(Recorded data Opens)

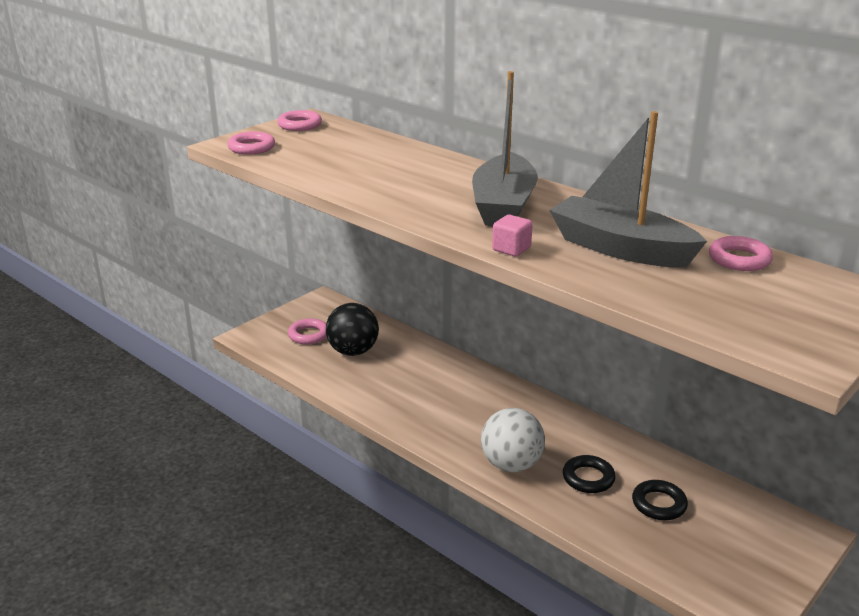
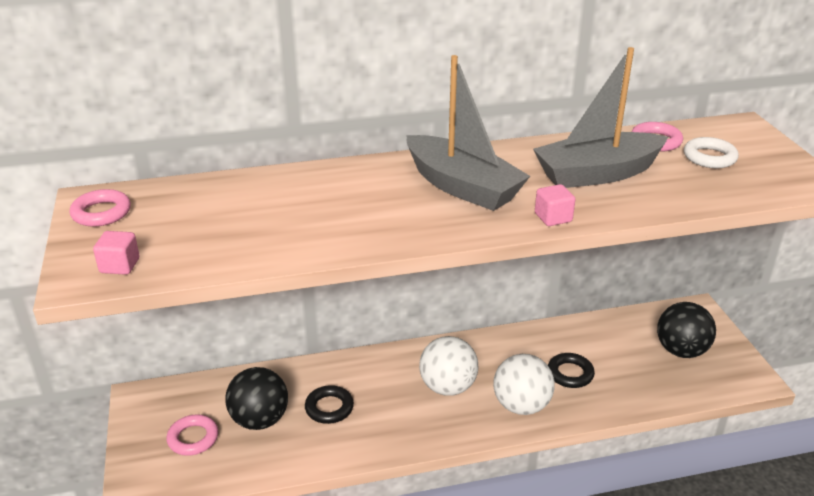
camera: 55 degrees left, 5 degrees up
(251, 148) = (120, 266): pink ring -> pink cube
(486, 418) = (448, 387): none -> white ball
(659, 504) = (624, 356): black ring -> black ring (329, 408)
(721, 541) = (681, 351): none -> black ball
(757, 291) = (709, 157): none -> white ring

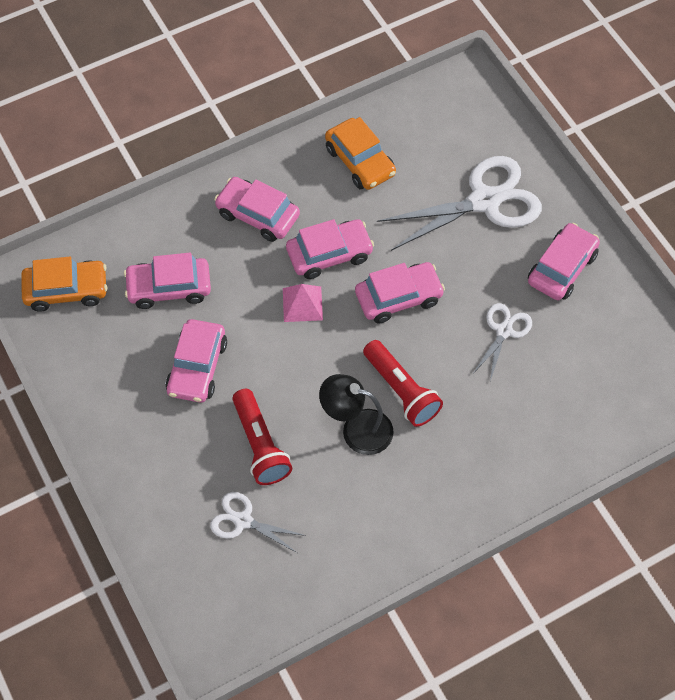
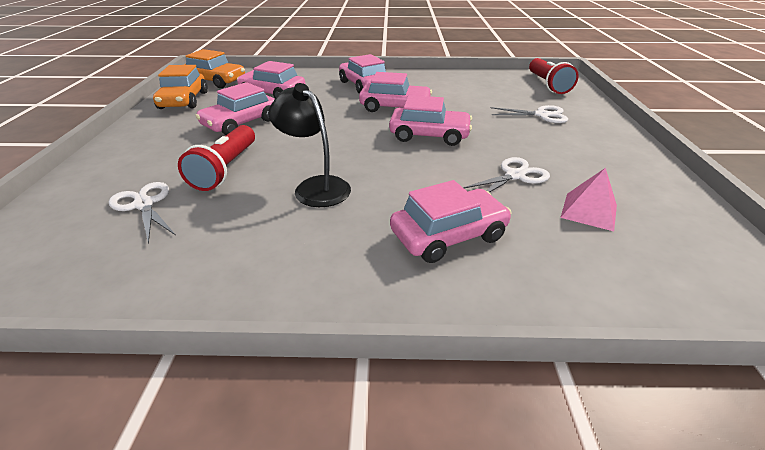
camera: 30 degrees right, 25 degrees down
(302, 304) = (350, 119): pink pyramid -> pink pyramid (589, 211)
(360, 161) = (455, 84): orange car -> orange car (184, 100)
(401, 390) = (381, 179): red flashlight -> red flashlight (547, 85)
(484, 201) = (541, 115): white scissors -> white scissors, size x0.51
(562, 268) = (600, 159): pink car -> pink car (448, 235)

(Recorded data Closes)

» **What is needed**: Only the lines from the line with "(659, 504) = (624, 356): black" through the end of the records belong in your copy. Repeat them exactly, without pictures.

» **Answer below**:
(659, 504) = (624, 356): black ring -> black ring (329, 408)
(721, 541) = (681, 351): none -> black ball
(757, 291) = (709, 157): none -> white ring

camera: 30 degrees right, 25 degrees down
(302, 304) = (350, 119): pink pyramid -> pink pyramid (589, 211)
(360, 161) = (455, 84): orange car -> orange car (184, 100)
(401, 390) = (381, 179): red flashlight -> red flashlight (547, 85)
(484, 201) = (541, 115): white scissors -> white scissors, size x0.51
(562, 268) = (600, 159): pink car -> pink car (448, 235)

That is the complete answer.